• EXERCISE BRIEF
Return only the stretch of the material below that begins with the line containing "black 1x2 brick [404,431,447,519]" and ends with the line containing "white 1x3 brick", exactly; both of those lines belong to it.

• INFORMATION SUPPLIED
((

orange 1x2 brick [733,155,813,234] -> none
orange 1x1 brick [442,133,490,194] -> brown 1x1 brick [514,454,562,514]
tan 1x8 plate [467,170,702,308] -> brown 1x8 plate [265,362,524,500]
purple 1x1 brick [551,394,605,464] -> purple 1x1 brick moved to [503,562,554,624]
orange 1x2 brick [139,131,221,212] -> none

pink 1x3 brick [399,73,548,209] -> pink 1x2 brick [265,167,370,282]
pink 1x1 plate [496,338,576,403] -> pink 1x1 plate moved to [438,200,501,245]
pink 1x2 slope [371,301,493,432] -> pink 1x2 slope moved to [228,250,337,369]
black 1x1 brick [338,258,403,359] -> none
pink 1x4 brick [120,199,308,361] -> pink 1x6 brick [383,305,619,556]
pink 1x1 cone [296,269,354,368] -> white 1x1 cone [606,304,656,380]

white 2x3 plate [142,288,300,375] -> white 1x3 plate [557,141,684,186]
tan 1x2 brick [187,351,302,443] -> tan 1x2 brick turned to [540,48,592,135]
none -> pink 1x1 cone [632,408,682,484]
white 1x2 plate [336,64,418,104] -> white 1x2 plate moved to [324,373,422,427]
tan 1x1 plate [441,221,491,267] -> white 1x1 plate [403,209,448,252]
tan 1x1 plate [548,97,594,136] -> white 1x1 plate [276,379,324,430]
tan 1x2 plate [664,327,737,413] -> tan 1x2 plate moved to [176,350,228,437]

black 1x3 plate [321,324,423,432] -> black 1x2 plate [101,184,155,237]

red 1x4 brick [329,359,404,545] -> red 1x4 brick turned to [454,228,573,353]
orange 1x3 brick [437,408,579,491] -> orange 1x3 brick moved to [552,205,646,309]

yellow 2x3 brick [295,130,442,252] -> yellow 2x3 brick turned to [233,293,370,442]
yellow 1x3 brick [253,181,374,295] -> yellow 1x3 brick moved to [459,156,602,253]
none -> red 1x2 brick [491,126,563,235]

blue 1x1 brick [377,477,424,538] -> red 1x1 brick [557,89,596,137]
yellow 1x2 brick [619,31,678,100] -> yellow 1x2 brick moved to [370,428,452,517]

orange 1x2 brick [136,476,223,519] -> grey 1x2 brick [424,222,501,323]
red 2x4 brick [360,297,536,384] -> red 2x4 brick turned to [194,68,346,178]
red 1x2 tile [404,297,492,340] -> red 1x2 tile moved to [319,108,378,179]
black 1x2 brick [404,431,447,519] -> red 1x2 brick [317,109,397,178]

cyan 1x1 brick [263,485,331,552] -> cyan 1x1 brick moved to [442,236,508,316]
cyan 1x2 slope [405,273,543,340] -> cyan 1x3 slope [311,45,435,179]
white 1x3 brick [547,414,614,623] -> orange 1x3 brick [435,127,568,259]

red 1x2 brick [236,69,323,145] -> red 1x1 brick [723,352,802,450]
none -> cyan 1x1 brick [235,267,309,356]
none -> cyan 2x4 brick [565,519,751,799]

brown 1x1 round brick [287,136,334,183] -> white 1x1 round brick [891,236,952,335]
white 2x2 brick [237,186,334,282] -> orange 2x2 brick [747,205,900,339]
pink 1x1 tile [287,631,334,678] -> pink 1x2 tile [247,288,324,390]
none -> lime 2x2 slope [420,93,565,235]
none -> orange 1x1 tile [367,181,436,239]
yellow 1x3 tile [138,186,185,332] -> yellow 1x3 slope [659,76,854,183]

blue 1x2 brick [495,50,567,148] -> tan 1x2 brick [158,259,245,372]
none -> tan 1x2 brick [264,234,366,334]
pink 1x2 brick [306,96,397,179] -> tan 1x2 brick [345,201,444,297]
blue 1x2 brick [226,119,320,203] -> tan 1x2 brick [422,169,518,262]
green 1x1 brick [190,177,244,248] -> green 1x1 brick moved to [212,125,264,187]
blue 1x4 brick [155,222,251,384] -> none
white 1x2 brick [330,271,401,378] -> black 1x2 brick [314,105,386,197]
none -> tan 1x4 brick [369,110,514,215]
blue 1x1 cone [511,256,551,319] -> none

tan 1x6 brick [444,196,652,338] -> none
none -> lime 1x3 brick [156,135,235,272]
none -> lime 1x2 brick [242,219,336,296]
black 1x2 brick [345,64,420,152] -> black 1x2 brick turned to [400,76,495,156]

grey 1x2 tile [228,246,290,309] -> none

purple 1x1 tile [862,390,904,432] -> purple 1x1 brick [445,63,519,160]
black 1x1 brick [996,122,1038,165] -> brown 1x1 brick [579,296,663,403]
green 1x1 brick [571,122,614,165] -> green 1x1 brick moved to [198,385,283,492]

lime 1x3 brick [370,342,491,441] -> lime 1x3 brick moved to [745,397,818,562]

))

• EXERCISE RESPONSE
black 1x2 brick [404,431,447,519] -> red 1x2 brick [317,109,397,178]

cyan 1x1 brick [263,485,331,552] -> cyan 1x1 brick moved to [442,236,508,316]
cyan 1x2 slope [405,273,543,340] -> cyan 1x3 slope [311,45,435,179]
white 1x3 brick [547,414,614,623] -> orange 1x3 brick [435,127,568,259]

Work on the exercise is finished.